Only the lines from the one containing "Here is an image." through the one containing "Segment every instance" are to be copied, exactly and with both ends kept.

Begin

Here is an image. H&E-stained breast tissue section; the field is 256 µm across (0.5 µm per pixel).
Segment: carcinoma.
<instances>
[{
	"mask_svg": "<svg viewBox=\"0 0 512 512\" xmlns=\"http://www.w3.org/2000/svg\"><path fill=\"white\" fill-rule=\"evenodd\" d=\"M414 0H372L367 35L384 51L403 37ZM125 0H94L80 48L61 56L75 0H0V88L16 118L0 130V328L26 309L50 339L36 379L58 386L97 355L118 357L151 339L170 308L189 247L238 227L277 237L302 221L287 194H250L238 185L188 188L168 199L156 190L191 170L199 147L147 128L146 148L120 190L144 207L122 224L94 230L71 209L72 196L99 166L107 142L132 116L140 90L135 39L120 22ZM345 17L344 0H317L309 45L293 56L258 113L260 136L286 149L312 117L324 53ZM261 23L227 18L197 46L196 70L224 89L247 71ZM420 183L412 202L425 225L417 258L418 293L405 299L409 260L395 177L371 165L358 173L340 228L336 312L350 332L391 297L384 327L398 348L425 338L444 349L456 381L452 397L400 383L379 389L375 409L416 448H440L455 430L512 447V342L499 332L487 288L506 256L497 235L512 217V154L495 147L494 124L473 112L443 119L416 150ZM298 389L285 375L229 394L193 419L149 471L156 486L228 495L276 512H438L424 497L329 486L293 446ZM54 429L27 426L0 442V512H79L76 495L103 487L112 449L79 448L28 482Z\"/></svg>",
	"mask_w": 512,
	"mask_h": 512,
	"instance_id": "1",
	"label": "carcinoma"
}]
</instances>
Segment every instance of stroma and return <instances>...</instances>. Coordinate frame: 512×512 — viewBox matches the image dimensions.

End
Begin

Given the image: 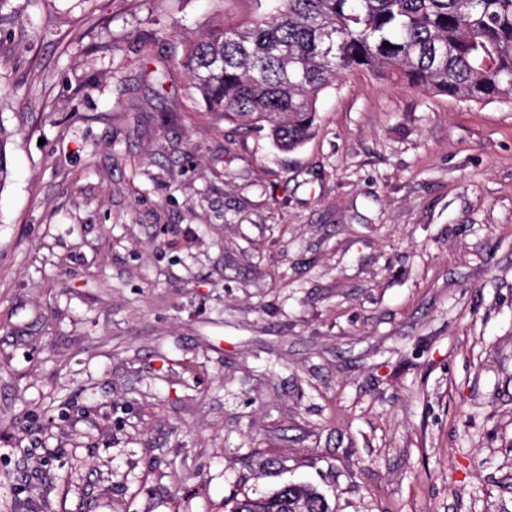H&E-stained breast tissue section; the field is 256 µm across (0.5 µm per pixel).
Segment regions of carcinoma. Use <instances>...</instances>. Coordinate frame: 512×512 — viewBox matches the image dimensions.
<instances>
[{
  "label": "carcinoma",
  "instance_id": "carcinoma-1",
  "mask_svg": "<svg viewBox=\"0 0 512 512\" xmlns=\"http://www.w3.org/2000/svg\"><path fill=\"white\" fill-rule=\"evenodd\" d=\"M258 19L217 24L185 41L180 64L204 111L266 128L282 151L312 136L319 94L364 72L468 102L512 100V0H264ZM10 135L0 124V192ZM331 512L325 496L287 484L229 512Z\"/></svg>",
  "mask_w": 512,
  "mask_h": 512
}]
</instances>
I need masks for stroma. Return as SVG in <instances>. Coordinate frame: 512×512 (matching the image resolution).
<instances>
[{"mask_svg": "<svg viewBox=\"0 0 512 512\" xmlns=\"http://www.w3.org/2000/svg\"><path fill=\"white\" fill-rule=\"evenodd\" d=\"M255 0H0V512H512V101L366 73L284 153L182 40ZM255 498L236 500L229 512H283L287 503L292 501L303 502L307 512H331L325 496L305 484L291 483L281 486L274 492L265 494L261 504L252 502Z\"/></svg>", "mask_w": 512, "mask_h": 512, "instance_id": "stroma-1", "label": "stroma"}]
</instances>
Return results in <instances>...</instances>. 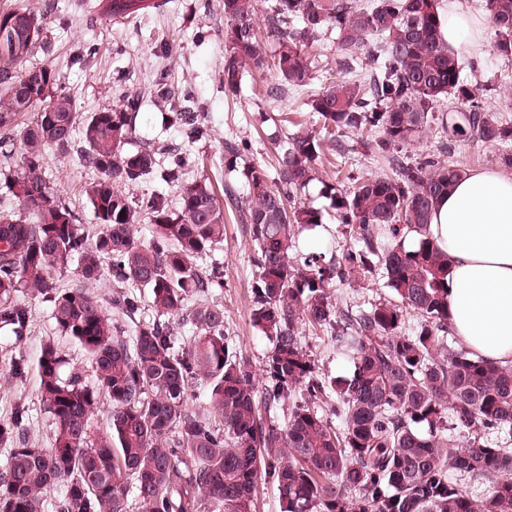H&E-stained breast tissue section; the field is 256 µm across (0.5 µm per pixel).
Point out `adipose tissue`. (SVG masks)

End

RESULT OF THIS TASK:
Here is an image. H&E-stained breast tissue section; the field is 256 µm across (0.5 µm per pixel).
Segment: carcinoma.
<instances>
[{
	"mask_svg": "<svg viewBox=\"0 0 512 512\" xmlns=\"http://www.w3.org/2000/svg\"><path fill=\"white\" fill-rule=\"evenodd\" d=\"M414 0H372L367 35L384 51L403 37ZM125 0H94L80 48L61 56L75 0H0V88L16 118L0 130V328L26 309L50 339L36 379L58 386L97 355L118 357L151 339L170 308L189 247L238 227L277 237L302 221L287 194H250L238 185L188 188L168 199L156 190L191 170L199 147L147 128L146 148L120 190L144 207L122 224L94 230L71 209L72 196L99 166L107 142L132 116L140 90L135 39L120 22ZM345 17L344 0H317L309 45L293 56L258 113L260 136L286 149L312 117L324 53ZM261 23L227 18L197 46L196 70L224 89L247 71ZM420 183L412 202L425 225L417 258L418 293L405 299L409 260L395 177L371 165L358 173L340 228L336 312L350 332L391 297L384 327L398 348L425 338L444 349L456 381L452 397L400 383L379 389L375 409L416 448H440L455 430L512 447V342L499 332L487 288L506 256L497 235L512 217V154L495 147L494 124L473 112L443 119L416 150ZM298 389L285 375L229 394L193 419L149 471L156 486L228 495L276 512H438L424 497L329 486L293 446ZM54 429L27 426L0 442V512H79L76 495L103 487L112 449L79 448L28 482Z\"/></svg>",
	"mask_w": 512,
	"mask_h": 512,
	"instance_id": "1",
	"label": "carcinoma"
}]
</instances>
Segment every instance of stroma and return <instances>...</instances>. Coordinate frame: 512×512 — viewBox matches the image dimensions.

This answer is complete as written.